== DATA

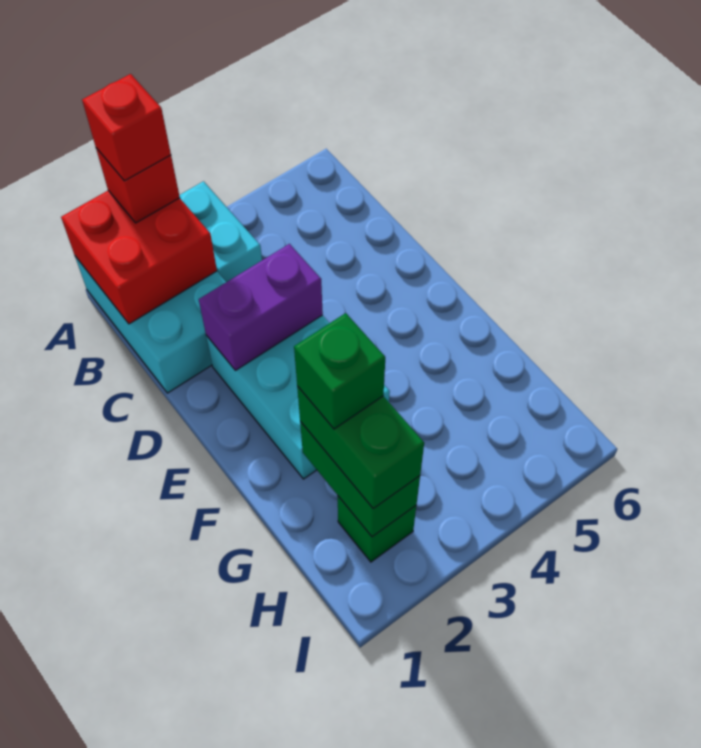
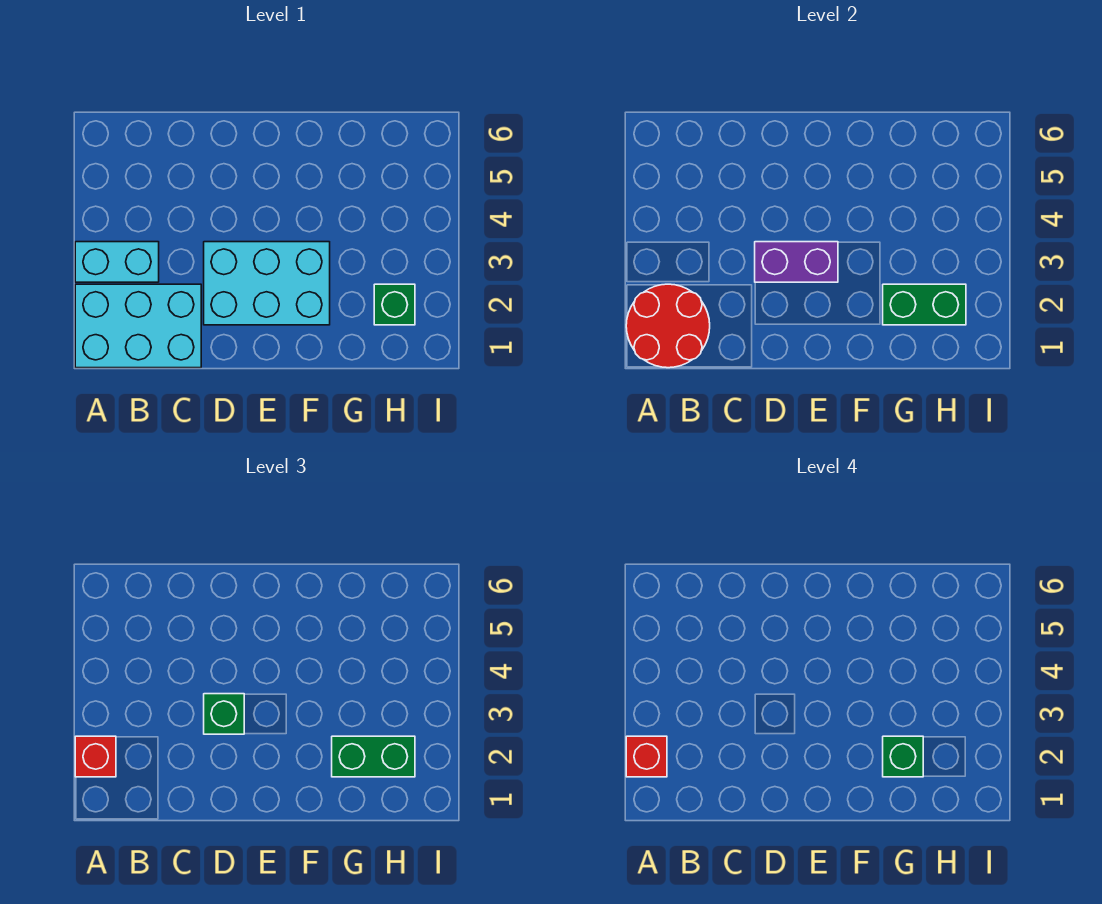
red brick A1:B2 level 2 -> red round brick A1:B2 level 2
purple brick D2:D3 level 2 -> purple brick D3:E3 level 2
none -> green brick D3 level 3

====

• [WHAT THE EXERCISE ASKS]:
Repeat the listing in full and to the letter, excluding every image.

• [EXERCISE RESULT]:
red brick A1:B2 level 2 -> red round brick A1:B2 level 2
purple brick D2:D3 level 2 -> purple brick D3:E3 level 2
none -> green brick D3 level 3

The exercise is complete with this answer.